> PROVIDED RECORDS:
::::::::::
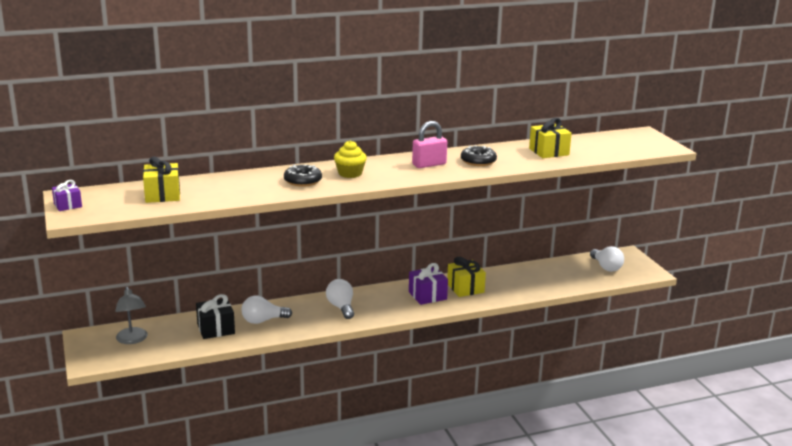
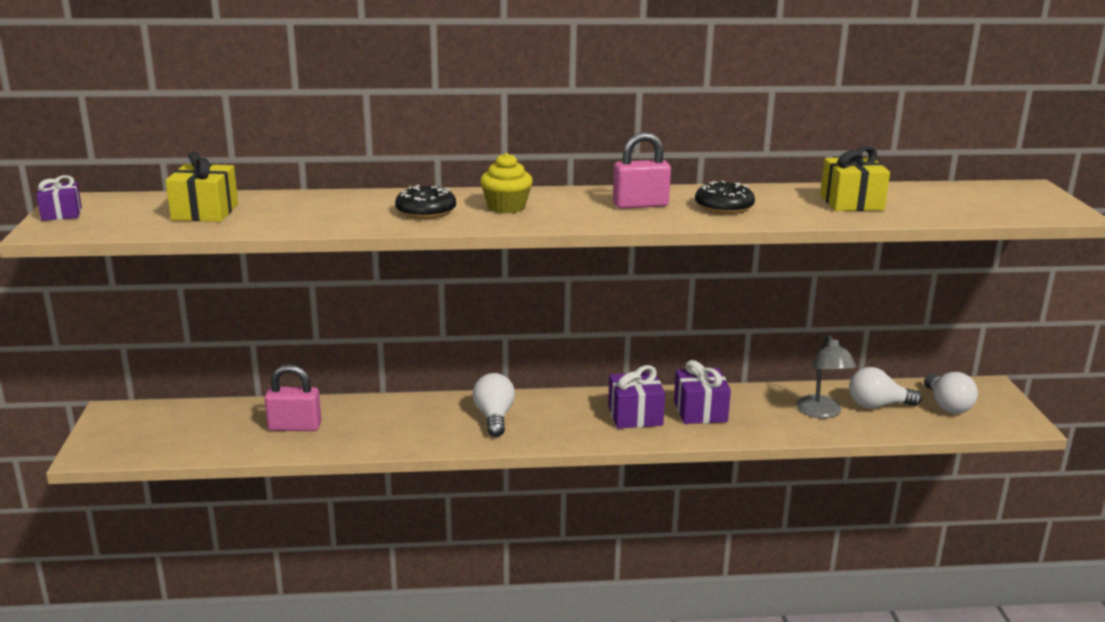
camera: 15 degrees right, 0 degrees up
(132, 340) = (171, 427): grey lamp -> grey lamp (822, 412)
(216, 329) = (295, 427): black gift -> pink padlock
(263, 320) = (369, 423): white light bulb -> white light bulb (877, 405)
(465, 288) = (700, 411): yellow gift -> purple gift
::::::::::
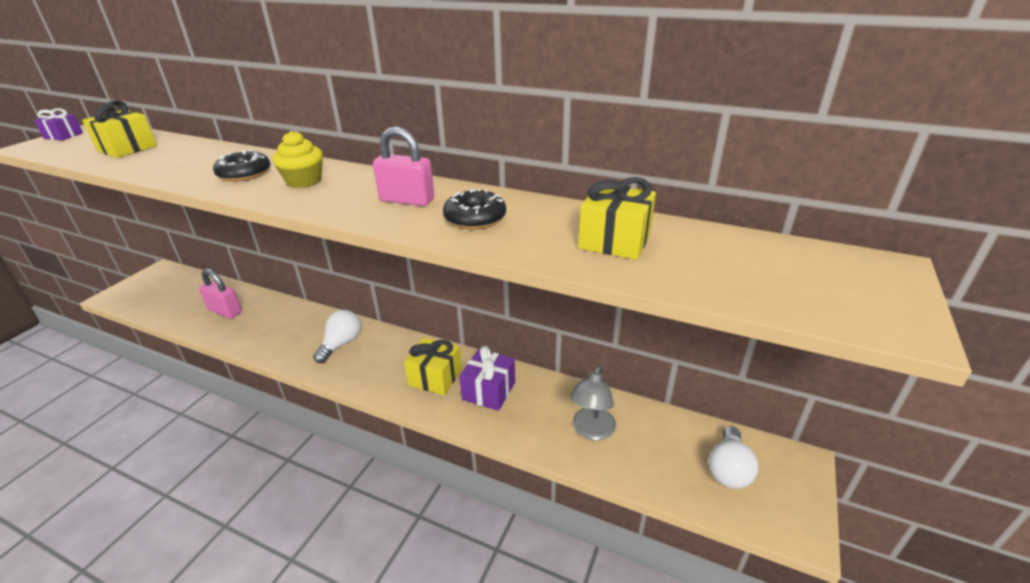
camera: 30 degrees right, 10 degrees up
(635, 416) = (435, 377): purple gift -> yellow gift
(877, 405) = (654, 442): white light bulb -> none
::::::::::
> EXERCISE BRIEF: Go over the entries above and say how many lines hold the string "right", with no other text.

> SOLUTION TO THE PROBLEM: 2